▸ WHAT THE TASK ASKS
When a picture appears among the records, leave it out, and copy all else exactly.

▸ STUDY MATERIAL
===============

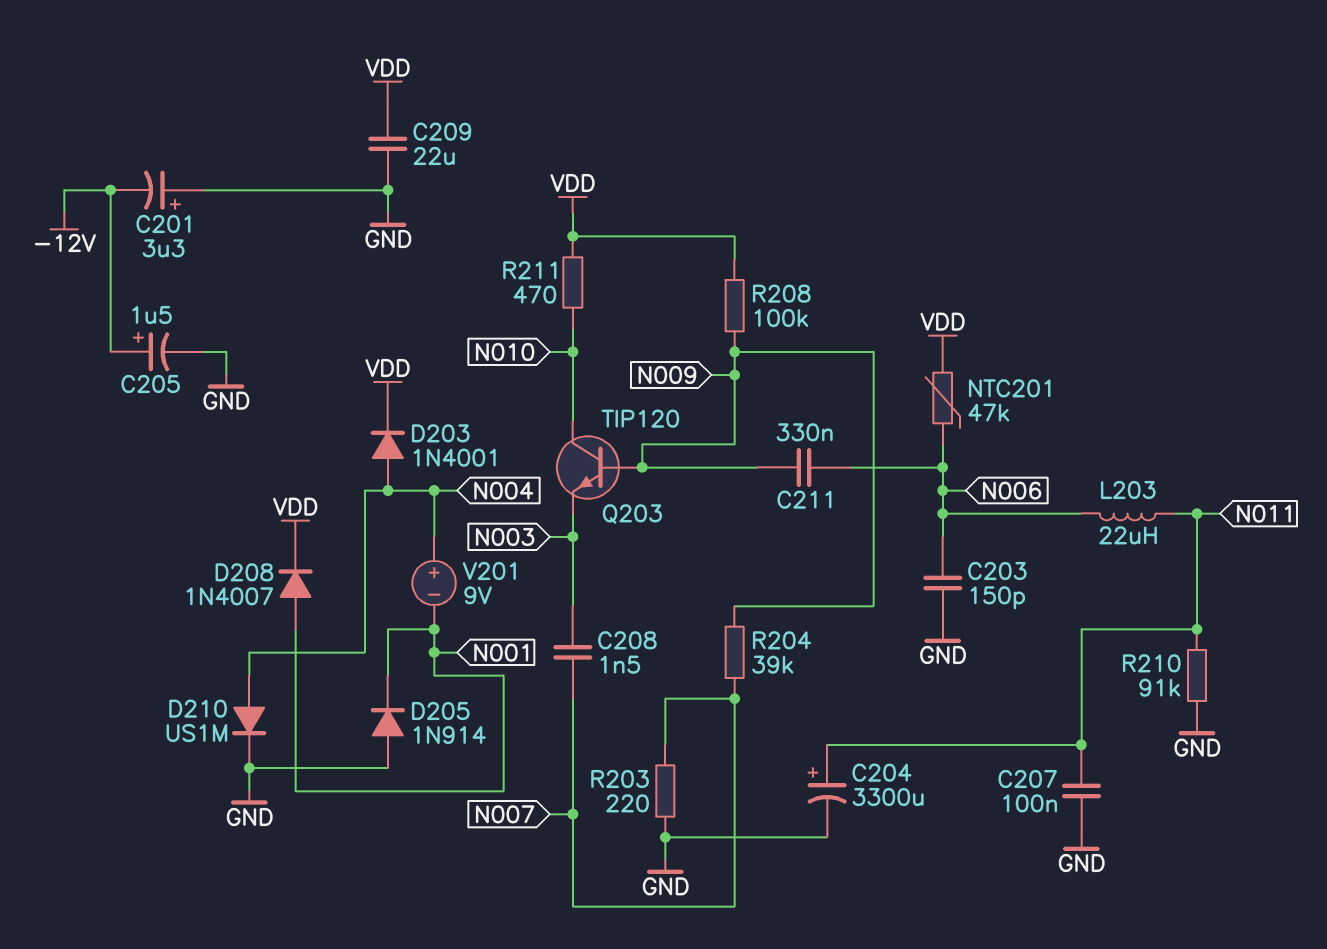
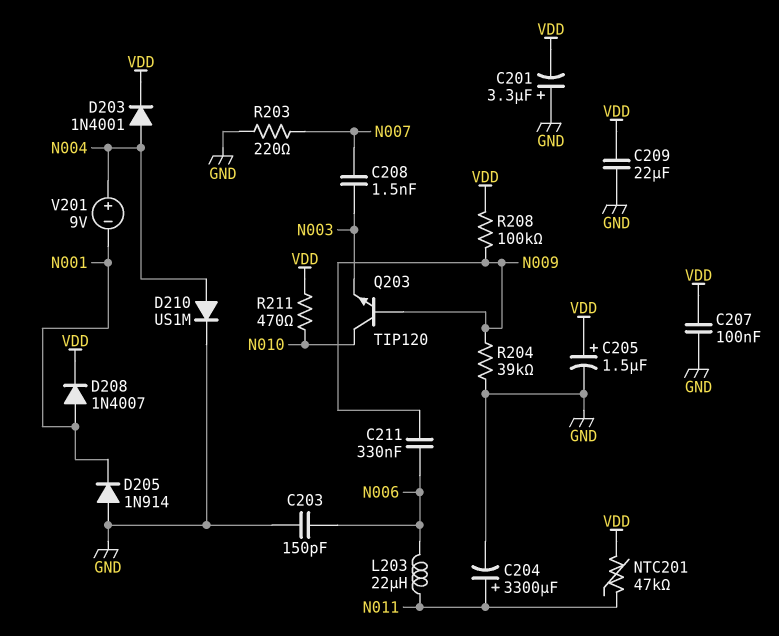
C201: 3.3uF (plus GND, minus -12V) -> 3.3uF (plus GND, minus VDD)
C205: 1.5uF (plus -12V, minus GND) -> 1.5uF (plus VDD, minus GND)
C207: 100nF (GND, N011) -> 100nF (GND, VDD)
NTC201: 47k (N006, VDD) -> 47k (N011, VDD)
R204: 39k (N007, N009) -> 39k (GND, N009)
R210: 91k (GND, N011) -> none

===============

▸ TASK RESPONSE
C201: 3.3uF (plus GND, minus -12V) -> 3.3uF (plus GND, minus VDD)
C205: 1.5uF (plus -12V, minus GND) -> 1.5uF (plus VDD, minus GND)
C207: 100nF (GND, N011) -> 100nF (GND, VDD)
NTC201: 47k (N006, VDD) -> 47k (N011, VDD)
R204: 39k (N007, N009) -> 39k (GND, N009)
R210: 91k (GND, N011) -> none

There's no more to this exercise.